## AIM
Lay out the entries below as a JSON list of strings, one string per line. Start at the very first line, end with the line containing "14: (484, 862)", and include both. Leave out any blank lines.

## DATASET RECORDS
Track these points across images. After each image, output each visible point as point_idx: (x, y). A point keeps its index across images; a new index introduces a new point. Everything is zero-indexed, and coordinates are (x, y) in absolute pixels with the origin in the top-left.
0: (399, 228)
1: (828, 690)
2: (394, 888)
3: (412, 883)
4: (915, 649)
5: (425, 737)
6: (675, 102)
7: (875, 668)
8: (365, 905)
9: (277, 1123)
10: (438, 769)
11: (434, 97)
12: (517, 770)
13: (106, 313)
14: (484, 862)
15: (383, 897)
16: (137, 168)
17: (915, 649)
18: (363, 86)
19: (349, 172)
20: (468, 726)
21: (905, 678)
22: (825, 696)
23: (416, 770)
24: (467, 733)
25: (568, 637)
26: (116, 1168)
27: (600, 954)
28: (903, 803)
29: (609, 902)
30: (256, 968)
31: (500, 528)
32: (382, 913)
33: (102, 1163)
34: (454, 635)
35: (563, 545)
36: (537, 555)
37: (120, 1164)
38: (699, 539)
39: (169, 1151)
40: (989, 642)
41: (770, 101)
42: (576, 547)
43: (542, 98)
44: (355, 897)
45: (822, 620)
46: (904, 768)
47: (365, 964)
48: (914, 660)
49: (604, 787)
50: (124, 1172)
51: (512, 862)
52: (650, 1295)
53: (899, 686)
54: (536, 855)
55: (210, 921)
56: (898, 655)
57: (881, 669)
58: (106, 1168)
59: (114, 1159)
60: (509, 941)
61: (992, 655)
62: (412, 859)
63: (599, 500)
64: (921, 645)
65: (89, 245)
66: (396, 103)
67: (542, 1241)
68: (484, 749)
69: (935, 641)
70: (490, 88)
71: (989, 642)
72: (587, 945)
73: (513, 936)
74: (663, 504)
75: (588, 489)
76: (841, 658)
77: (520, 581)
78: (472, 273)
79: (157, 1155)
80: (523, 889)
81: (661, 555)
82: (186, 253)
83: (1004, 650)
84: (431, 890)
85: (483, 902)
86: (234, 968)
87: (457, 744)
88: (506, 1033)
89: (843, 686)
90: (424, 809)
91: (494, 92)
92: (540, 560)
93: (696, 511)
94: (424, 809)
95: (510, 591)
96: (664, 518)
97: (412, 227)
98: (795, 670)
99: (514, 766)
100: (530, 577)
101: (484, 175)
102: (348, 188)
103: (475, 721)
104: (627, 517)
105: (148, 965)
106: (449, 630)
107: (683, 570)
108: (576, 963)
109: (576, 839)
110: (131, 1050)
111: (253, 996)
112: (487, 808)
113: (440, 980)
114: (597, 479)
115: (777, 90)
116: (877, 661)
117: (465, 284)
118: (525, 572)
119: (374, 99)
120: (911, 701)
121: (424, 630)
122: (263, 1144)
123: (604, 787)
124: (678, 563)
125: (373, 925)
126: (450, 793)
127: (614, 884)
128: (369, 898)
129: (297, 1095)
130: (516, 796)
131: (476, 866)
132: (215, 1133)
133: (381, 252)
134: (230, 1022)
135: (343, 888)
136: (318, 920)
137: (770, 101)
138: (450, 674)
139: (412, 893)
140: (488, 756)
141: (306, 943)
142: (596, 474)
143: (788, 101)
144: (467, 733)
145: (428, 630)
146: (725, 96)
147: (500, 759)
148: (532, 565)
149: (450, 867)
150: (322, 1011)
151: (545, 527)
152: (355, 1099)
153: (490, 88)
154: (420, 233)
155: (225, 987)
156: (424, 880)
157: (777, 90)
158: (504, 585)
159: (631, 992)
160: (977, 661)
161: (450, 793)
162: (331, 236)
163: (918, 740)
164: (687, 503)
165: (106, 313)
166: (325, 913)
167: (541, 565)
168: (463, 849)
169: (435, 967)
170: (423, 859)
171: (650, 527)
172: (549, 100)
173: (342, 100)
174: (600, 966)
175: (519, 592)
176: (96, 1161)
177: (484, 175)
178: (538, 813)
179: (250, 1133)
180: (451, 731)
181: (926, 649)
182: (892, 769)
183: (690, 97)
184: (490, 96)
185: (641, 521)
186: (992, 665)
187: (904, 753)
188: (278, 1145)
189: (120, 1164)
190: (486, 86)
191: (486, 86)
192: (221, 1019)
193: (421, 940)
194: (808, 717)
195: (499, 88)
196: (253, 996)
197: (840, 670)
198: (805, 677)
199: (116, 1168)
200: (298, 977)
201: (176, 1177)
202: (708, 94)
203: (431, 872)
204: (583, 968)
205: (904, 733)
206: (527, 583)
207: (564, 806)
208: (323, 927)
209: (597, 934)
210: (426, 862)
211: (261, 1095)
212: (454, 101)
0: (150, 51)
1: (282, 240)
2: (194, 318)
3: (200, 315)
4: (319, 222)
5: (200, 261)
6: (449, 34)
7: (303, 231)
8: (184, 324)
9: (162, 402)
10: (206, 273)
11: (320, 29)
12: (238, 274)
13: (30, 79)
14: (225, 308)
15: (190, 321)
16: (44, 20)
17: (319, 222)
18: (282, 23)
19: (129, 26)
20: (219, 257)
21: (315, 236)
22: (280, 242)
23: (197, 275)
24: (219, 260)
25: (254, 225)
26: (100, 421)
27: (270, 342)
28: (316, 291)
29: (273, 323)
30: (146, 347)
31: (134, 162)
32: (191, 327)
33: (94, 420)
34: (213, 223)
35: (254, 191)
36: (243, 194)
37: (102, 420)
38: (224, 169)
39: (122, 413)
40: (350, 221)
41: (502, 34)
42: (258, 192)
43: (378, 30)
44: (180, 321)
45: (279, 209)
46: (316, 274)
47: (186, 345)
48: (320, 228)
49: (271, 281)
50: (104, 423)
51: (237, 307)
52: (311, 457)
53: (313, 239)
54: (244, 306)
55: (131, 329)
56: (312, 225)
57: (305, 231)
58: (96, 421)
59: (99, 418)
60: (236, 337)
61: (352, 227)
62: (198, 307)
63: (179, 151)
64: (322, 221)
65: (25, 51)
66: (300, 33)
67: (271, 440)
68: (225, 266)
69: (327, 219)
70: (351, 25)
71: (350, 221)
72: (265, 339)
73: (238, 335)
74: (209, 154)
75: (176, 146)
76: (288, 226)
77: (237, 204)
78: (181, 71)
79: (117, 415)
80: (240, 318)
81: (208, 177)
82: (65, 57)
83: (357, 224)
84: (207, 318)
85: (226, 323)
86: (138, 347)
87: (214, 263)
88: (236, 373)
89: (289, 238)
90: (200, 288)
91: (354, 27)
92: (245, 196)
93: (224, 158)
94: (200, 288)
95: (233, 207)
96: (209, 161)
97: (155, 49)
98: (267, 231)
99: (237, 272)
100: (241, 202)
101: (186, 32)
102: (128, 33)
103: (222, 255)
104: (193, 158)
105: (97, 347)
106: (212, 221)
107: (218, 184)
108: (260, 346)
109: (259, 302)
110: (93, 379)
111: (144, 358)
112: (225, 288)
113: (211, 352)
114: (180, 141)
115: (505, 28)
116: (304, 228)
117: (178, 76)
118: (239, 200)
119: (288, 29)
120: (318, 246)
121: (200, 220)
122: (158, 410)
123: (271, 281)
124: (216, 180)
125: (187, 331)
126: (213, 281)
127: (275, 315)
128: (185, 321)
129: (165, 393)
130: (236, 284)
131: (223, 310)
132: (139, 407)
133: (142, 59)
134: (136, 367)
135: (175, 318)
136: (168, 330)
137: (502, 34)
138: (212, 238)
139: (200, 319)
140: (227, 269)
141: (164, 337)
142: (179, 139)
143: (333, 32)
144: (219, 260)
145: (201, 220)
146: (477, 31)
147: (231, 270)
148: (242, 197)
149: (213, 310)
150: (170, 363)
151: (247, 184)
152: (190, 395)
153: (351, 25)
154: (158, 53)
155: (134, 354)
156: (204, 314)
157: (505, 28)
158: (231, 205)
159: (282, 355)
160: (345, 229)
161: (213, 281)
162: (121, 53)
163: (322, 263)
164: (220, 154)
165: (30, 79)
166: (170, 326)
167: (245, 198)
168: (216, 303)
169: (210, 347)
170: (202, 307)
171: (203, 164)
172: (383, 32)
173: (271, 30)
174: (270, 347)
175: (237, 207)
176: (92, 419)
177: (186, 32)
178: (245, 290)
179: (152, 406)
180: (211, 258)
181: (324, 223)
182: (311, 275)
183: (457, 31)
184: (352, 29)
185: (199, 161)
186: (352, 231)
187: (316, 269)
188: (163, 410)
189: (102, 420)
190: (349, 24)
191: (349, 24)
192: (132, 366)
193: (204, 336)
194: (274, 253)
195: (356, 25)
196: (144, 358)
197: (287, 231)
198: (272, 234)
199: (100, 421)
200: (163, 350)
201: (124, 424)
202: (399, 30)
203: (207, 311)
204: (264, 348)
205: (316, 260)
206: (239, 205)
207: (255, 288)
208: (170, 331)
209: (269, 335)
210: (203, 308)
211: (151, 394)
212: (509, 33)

## THE ANSWER
[
  "Track these points across images. After each image, output each visible point as point_idx: (x, y). A point keeps its index across images; a new index introduces a new point. Everything is zero-indexed, and coordinates are (x, y) in absolute pixels with the origin in the top-left.",
  "0: (399, 228)",
  "1: (828, 690)",
  "2: (394, 888)",
  "3: (412, 883)",
  "4: (915, 649)",
  "5: (425, 737)",
  "6: (675, 102)",
  "7: (875, 668)",
  "8: (365, 905)",
  "9: (277, 1123)",
  "10: (438, 769)",
  "11: (434, 97)",
  "12: (517, 770)",
  "13: (106, 313)",
  "14: (484, 862)"
]